- **Problem description**
Return each entry word for word. Leave the images out.

[Records supplied Boundary: Start]

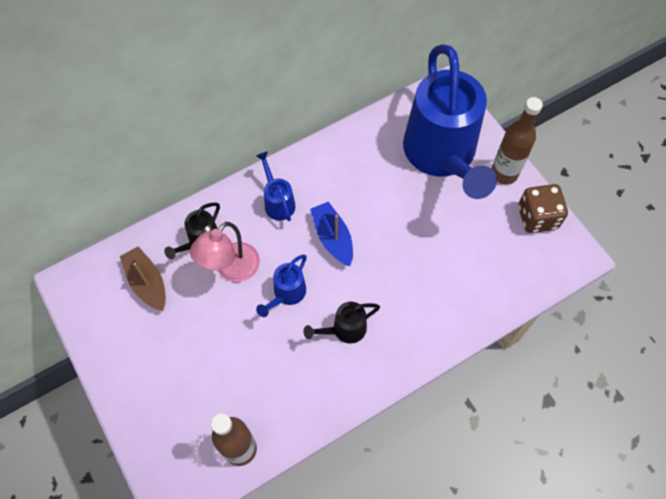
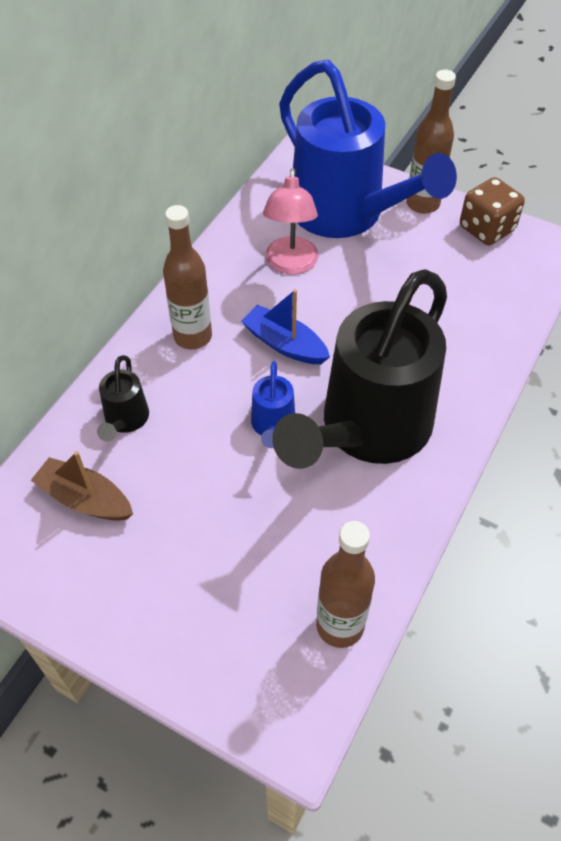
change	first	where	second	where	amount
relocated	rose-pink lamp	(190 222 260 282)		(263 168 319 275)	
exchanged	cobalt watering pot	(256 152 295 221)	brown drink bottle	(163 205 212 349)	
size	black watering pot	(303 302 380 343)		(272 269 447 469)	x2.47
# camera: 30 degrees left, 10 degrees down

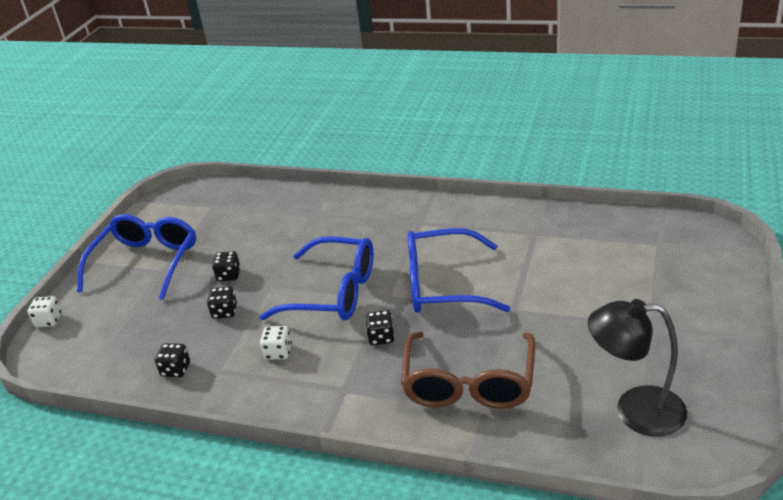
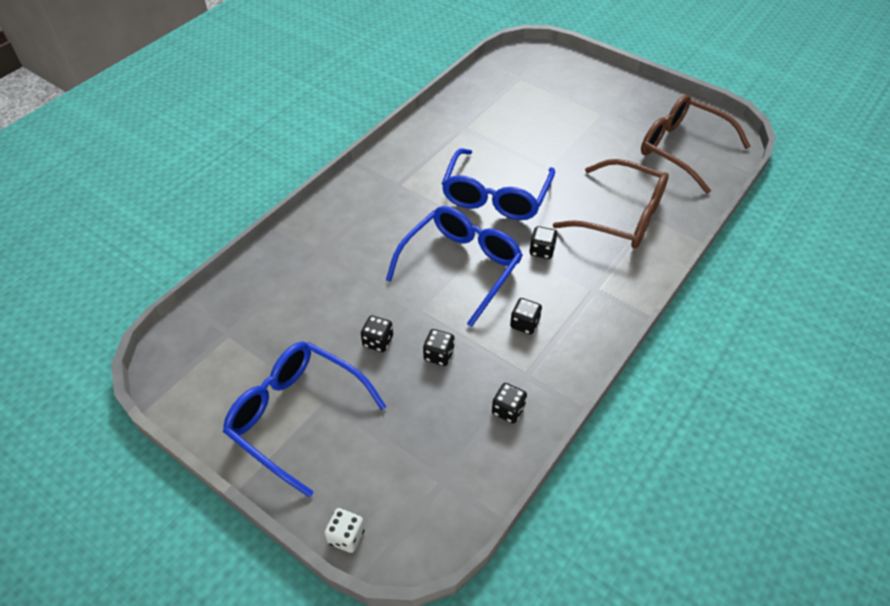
change	first	where	second	where	amount
exchanged	black lamp	(588 299 687 437)	brown eyeglasses	(641 95 751 194)	
colour	pure white dice	(260 326 292 360)	black dice	(510 298 542 335)	
# camera: 75 degrees left, 15 degrees up

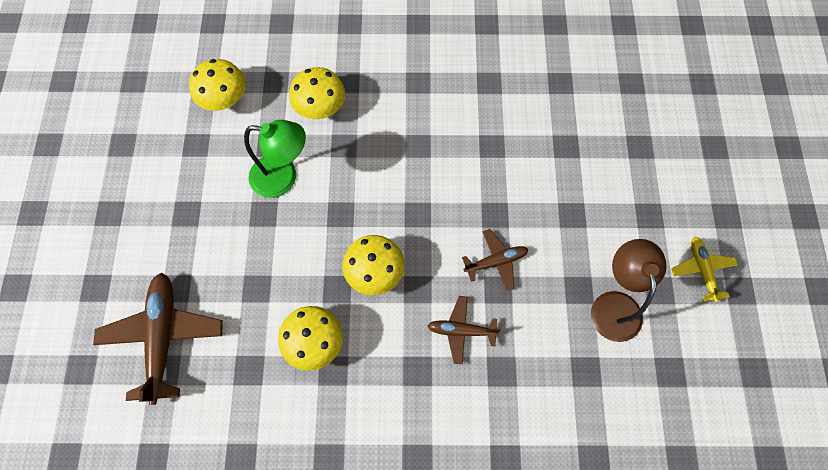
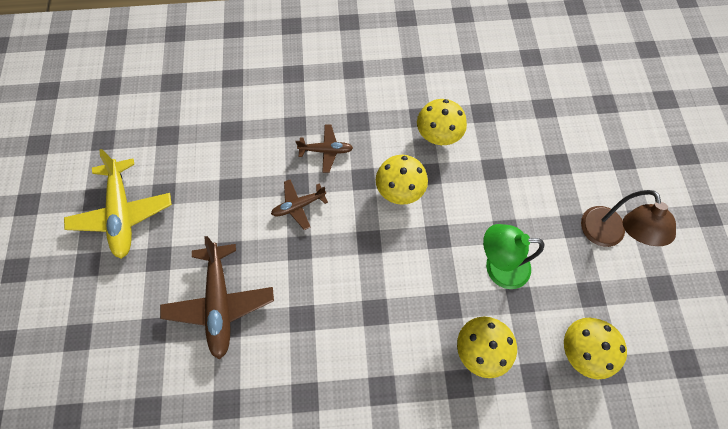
change	first	where	second	where	amount
relocated	brown toy plane	(93 273 223 405)		(160 236 274 360)	
relocated	brown lamp	(591 239 667 342)		(581 190 676 247)	
size	yellow toy plane	(671 237 738 302)		(64 149 172 259)	x1.82
# camera: 175 degrees right, 0 degrees up

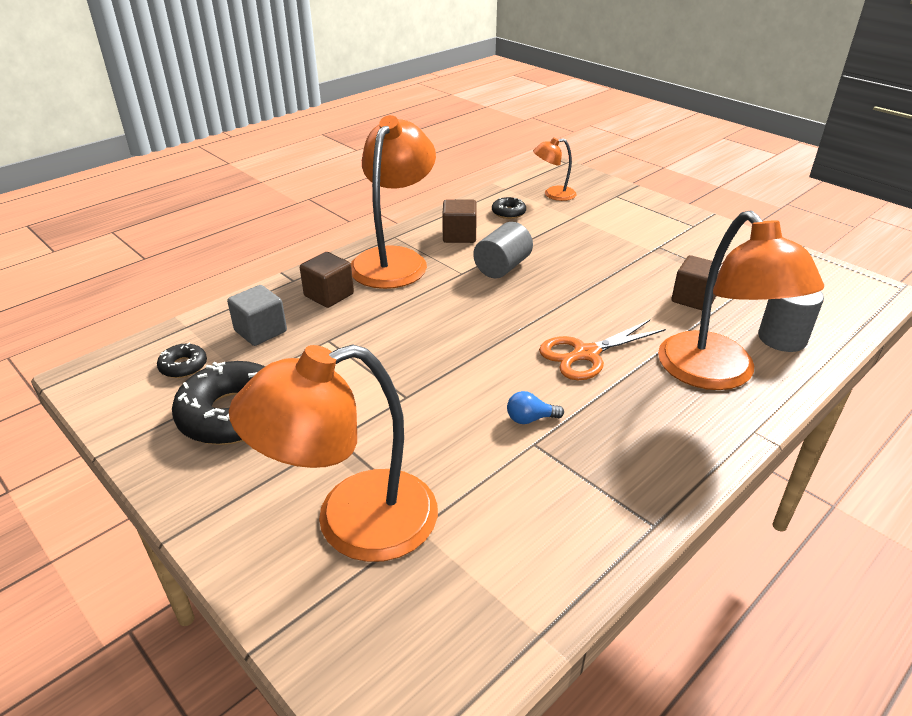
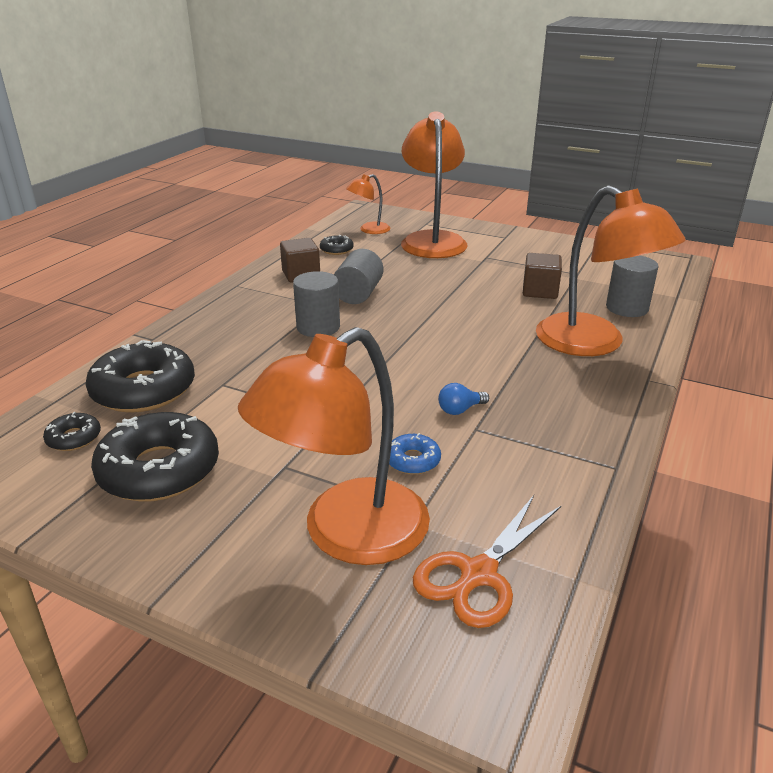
change	first	where	second	where	amount
missing	brown solid cube	(300 252 354 308)			
appeared			gray cylinder shape	(293 271 340 337)	
appeared			cobalt donut	(389 433 441 475)	
relocated	orange lamp	(351 115 436 289)		(401 111 467 258)	
relocated	orange pair of scissors	(539 320 666 380)		(413 495 561 628)	
exchanged	gray solid cube	(227 285 287 346)	black donut	(86 340 195 413)	
# camera: 20 degrees left, 5 degrees down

[Records supplied Boundary: End]

- **Result of the task**
change	first	where	second	where	amount
relocated	rose-pink lamp	(190 222 260 282)		(263 168 319 275)	
exchanged	cobalt watering pot	(256 152 295 221)	brown drink bottle	(163 205 212 349)	
size	black watering pot	(303 302 380 343)		(272 269 447 469)	x2.47
# camera: 30 degrees left, 10 degrees down

change	first	where	second	where	amount
exchanged	black lamp	(588 299 687 437)	brown eyeglasses	(641 95 751 194)	
colour	pure white dice	(260 326 292 360)	black dice	(510 298 542 335)	
# camera: 75 degrees left, 15 degrees up

change	first	where	second	where	amount
relocated	brown toy plane	(93 273 223 405)		(160 236 274 360)	
relocated	brown lamp	(591 239 667 342)		(581 190 676 247)	
size	yellow toy plane	(671 237 738 302)		(64 149 172 259)	x1.82
# camera: 175 degrees right, 0 degrees up

change	first	where	second	where	amount
missing	brown solid cube	(300 252 354 308)			
appeared			gray cylinder shape	(293 271 340 337)	
appeared			cobalt donut	(389 433 441 475)	
relocated	orange lamp	(351 115 436 289)		(401 111 467 258)	
relocated	orange pair of scissors	(539 320 666 380)		(413 495 561 628)	
exchanged	gray solid cube	(227 285 287 346)	black donut	(86 340 195 413)	
# camera: 20 degrees left, 5 degrees down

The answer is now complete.